- **Problem**
Find how many lines of the records below contain the word "cone" and write that number by itself.

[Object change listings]
* * *

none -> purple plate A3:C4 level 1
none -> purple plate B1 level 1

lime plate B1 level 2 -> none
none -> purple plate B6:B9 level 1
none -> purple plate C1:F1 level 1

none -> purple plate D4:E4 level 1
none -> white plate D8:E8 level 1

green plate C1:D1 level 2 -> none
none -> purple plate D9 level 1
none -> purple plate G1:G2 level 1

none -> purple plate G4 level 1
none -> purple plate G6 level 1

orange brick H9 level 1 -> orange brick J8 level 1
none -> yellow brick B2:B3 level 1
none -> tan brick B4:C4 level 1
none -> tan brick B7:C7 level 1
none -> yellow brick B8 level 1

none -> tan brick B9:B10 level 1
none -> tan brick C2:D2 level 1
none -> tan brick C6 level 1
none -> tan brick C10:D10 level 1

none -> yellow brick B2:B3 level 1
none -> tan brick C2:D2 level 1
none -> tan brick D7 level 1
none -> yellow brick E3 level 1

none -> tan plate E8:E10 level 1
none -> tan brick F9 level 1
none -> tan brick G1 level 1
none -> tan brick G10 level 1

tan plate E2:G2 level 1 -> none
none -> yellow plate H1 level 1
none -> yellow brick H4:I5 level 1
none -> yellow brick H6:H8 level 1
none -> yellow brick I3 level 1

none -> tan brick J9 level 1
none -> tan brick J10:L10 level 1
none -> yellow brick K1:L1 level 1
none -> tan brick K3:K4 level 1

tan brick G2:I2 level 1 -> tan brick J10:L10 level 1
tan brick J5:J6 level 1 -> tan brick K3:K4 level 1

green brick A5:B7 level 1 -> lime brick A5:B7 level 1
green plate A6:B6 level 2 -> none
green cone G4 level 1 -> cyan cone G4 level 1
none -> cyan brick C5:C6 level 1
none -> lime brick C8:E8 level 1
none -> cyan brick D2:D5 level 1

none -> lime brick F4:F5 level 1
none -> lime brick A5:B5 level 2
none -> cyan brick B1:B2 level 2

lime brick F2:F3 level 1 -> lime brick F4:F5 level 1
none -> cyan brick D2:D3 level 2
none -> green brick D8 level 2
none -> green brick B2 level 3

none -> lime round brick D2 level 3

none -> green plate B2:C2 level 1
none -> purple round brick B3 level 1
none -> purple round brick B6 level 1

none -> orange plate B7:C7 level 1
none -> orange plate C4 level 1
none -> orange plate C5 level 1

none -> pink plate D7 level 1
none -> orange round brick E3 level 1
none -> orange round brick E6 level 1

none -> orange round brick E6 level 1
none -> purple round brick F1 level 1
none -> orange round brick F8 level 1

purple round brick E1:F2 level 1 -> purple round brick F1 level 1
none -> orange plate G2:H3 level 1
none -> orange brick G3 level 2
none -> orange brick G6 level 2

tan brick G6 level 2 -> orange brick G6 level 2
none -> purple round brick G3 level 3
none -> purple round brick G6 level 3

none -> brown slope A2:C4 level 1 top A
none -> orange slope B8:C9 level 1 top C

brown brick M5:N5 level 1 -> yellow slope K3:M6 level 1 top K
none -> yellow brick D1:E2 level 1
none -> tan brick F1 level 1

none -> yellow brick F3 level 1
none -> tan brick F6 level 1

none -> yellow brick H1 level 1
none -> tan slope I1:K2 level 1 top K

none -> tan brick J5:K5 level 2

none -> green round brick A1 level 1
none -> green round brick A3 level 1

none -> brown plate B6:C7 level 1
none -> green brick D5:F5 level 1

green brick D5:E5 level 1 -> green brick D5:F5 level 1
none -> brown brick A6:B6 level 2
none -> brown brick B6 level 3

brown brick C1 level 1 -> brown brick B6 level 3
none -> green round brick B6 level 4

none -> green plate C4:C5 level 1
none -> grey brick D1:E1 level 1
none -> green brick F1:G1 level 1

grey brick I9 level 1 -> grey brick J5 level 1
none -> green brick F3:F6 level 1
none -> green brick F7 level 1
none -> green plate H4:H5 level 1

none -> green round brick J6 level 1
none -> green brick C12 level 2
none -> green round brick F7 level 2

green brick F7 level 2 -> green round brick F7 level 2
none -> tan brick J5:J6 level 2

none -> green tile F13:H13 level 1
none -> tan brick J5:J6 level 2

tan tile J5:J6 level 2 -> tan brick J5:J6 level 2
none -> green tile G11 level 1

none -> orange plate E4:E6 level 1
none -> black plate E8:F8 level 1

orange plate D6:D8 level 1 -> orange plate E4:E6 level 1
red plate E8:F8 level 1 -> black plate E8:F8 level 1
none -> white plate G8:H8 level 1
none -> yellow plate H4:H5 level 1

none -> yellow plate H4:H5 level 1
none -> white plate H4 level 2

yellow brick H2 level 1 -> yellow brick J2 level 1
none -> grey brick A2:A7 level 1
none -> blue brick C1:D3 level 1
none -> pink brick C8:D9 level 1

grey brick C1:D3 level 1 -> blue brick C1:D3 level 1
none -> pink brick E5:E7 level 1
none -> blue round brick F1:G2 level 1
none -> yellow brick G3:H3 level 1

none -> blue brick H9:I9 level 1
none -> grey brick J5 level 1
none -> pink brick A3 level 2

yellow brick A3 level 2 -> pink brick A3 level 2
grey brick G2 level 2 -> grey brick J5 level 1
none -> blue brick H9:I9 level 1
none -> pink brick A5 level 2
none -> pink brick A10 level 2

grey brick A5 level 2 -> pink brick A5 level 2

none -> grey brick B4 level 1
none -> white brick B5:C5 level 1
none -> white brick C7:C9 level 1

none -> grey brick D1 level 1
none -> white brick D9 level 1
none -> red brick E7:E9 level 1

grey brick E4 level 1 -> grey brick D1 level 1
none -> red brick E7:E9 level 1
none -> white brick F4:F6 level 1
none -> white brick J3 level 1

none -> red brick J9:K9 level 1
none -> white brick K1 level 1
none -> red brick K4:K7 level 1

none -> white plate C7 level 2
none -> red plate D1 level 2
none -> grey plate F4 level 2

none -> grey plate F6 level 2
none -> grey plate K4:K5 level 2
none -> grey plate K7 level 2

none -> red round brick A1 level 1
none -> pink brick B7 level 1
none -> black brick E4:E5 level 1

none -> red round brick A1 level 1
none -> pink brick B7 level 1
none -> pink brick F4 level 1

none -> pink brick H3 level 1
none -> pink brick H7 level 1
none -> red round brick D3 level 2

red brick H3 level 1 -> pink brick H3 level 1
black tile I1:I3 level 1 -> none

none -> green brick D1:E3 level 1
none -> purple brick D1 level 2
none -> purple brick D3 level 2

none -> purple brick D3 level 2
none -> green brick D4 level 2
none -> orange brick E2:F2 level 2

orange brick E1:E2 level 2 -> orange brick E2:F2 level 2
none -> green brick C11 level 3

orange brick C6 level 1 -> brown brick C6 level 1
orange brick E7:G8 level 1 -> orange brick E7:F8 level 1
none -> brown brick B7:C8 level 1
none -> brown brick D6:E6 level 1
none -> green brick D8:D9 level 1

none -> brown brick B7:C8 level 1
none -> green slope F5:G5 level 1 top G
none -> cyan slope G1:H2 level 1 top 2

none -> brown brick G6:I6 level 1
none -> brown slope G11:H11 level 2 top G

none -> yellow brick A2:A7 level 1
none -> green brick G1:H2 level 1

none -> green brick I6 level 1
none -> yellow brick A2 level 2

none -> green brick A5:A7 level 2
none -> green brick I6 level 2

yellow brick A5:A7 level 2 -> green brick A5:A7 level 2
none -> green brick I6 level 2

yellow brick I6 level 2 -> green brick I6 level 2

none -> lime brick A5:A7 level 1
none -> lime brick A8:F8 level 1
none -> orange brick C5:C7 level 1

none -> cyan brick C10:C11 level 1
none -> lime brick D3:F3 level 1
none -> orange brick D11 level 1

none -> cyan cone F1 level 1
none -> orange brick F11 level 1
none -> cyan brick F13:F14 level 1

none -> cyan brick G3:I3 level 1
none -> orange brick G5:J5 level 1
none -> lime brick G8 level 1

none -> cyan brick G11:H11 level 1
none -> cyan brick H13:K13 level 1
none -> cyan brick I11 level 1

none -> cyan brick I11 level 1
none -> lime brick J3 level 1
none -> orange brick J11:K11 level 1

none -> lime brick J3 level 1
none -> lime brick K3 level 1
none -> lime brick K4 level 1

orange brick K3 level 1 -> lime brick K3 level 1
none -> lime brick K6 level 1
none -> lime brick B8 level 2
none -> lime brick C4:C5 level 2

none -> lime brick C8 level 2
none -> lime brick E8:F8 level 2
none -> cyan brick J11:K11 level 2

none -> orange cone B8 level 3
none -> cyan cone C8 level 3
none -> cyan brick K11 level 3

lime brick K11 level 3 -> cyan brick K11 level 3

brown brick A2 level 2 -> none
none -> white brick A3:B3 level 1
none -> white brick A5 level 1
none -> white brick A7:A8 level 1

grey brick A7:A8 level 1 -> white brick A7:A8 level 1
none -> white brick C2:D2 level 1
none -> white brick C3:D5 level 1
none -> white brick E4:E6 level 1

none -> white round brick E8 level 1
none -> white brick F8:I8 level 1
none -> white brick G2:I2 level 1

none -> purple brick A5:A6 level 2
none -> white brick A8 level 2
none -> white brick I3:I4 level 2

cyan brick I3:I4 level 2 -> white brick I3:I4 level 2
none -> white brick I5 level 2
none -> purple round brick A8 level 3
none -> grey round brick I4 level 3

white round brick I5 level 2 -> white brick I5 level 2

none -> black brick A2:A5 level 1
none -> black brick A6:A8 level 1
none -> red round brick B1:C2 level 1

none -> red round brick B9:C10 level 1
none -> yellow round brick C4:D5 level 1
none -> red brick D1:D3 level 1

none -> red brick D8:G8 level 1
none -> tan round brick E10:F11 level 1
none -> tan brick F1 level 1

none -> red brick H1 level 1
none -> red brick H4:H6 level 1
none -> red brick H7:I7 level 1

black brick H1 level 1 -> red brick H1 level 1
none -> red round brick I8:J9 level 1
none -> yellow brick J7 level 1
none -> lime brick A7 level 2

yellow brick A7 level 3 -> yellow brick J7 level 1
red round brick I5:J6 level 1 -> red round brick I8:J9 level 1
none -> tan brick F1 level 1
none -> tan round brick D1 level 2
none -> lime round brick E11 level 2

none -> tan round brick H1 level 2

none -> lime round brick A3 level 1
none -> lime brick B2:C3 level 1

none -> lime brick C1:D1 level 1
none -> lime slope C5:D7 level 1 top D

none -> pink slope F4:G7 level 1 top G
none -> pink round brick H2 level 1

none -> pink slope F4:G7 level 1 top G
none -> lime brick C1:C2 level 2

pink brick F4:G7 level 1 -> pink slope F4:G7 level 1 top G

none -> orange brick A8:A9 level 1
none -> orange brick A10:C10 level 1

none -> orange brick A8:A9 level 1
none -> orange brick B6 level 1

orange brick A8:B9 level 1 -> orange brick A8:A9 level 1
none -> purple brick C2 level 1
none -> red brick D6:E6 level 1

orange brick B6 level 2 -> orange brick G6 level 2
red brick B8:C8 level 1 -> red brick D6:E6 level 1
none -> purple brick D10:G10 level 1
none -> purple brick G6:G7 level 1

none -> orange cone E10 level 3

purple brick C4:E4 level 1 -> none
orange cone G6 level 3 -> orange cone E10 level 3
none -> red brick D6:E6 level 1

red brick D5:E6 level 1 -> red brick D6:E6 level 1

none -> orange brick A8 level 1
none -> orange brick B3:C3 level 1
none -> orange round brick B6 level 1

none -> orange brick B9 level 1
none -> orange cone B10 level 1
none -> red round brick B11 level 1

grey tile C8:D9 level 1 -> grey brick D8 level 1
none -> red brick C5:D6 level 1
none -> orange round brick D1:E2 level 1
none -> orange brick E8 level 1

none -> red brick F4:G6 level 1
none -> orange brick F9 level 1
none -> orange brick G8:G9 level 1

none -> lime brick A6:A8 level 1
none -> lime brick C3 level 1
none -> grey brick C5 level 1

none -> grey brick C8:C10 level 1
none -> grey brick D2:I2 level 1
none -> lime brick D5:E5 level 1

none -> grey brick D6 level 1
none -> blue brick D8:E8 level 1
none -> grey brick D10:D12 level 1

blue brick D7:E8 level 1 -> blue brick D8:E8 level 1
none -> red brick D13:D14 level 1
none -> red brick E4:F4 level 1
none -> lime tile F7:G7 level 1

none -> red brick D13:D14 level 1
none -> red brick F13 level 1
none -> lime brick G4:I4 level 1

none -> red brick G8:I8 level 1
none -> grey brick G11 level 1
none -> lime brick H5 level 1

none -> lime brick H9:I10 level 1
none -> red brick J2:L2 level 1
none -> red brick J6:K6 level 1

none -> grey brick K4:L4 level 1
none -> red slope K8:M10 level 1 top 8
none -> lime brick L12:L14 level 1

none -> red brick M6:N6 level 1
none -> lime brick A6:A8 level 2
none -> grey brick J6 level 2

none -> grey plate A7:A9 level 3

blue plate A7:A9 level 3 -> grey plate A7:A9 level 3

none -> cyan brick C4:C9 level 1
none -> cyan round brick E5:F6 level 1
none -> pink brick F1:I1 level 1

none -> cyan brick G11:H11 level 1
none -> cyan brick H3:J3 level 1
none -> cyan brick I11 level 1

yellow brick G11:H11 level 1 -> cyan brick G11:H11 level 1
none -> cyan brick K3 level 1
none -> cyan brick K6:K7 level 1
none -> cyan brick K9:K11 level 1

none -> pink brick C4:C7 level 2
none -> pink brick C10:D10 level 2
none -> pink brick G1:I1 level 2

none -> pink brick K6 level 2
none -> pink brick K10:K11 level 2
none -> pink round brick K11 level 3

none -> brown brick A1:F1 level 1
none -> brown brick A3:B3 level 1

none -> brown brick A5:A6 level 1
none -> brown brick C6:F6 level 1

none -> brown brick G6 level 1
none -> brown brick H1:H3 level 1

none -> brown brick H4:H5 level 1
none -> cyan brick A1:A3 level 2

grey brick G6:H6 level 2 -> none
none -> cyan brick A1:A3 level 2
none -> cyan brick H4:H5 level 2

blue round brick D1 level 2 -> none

* * *

- **Written reply**
7